**Problem to solve**
Put the lines of the material into a numbered list, beginning at the start of the material and stopping after the line that contains "Find the location". Leave out any blank lines.

══ Material for the task

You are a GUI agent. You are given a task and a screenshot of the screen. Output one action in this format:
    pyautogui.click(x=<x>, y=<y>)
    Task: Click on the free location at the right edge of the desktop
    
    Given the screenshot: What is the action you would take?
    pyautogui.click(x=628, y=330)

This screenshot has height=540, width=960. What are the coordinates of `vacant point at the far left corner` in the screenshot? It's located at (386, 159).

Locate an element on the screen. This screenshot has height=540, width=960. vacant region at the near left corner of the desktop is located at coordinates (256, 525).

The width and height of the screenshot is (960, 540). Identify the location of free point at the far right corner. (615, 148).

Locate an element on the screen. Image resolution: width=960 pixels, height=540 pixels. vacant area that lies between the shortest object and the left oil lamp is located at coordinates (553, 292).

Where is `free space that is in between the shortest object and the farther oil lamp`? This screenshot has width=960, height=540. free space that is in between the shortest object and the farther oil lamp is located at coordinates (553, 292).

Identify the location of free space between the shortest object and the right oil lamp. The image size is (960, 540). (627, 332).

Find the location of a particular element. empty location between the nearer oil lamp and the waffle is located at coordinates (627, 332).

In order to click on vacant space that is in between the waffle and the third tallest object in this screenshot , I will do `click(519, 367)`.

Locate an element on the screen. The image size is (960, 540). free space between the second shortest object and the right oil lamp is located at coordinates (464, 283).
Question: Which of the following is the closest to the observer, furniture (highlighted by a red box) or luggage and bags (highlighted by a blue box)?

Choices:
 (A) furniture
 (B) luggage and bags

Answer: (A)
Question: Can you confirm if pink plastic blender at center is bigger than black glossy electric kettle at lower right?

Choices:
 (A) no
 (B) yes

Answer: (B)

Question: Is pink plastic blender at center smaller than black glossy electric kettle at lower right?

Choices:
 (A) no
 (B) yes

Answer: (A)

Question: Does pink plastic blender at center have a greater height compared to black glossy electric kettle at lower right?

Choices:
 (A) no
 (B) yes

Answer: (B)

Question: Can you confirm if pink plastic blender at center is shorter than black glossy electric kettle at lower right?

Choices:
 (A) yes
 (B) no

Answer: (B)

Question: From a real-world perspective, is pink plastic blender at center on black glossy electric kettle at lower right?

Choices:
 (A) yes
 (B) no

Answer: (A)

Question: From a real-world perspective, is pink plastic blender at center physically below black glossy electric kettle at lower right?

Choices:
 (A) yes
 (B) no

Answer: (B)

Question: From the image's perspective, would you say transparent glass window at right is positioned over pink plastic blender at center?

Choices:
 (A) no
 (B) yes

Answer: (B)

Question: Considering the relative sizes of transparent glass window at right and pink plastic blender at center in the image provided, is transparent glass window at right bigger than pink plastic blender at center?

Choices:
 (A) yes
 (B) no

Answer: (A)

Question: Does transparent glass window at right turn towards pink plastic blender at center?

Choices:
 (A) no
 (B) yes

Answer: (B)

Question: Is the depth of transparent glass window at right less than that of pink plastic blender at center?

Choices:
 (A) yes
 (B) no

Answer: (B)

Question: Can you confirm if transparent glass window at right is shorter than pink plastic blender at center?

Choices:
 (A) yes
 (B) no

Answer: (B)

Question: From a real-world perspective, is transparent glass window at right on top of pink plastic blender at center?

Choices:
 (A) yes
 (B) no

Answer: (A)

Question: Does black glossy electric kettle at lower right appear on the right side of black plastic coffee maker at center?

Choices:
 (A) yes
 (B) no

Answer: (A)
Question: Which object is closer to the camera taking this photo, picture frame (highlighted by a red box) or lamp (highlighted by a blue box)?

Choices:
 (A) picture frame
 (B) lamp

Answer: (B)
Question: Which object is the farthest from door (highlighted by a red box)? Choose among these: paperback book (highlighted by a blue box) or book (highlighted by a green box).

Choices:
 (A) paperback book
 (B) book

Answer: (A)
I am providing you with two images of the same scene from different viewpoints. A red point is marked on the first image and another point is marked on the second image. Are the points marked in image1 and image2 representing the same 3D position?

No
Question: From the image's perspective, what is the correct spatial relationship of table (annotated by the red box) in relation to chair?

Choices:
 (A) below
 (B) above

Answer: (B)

════

**Solution**
1. You are a GUI agent. You are given a task and a screenshot of the screen. Output one action in this format:
2.     pyautogui.click(x=<x>, y=<y>)
3.     Task: Click on the free location at the right edge of the desktop
4.     Given the screenshot: What is the action you would take?
5.     pyautogui.click(x=628, y=330)
6. This screenshot has height=540, width=960. What are the coordinates of `vacant point at the far left corner` in the screenshot? It's located at (386, 159).
7. Locate an element on the screen. This screenshot has height=540, width=960. vacant region at the near left corner of the desktop is located at coordinates (256, 525).
8. The width and height of the screenshot is (960, 540). Identify the location of free point at the far right corner. (615, 148).
9. Locate an element on the screen. Image resolution: width=960 pixels, height=540 pixels. vacant area that lies between the shortest object and the left oil lamp is located at coordinates (553, 292).
10. Where is `free space that is in between the shortest object and the farther oil lamp`? This screenshot has width=960, height=540. free space that is in between the shortest object and the farther oil lamp is located at coordinates (553, 292).
11. Identify the location of free space between the shortest object and the right oil lamp. The image size is (960, 540). (627, 332).
12. Find the location of a particular element. empty location between the nearer oil lamp and the waffle is located at coordinates (627, 332).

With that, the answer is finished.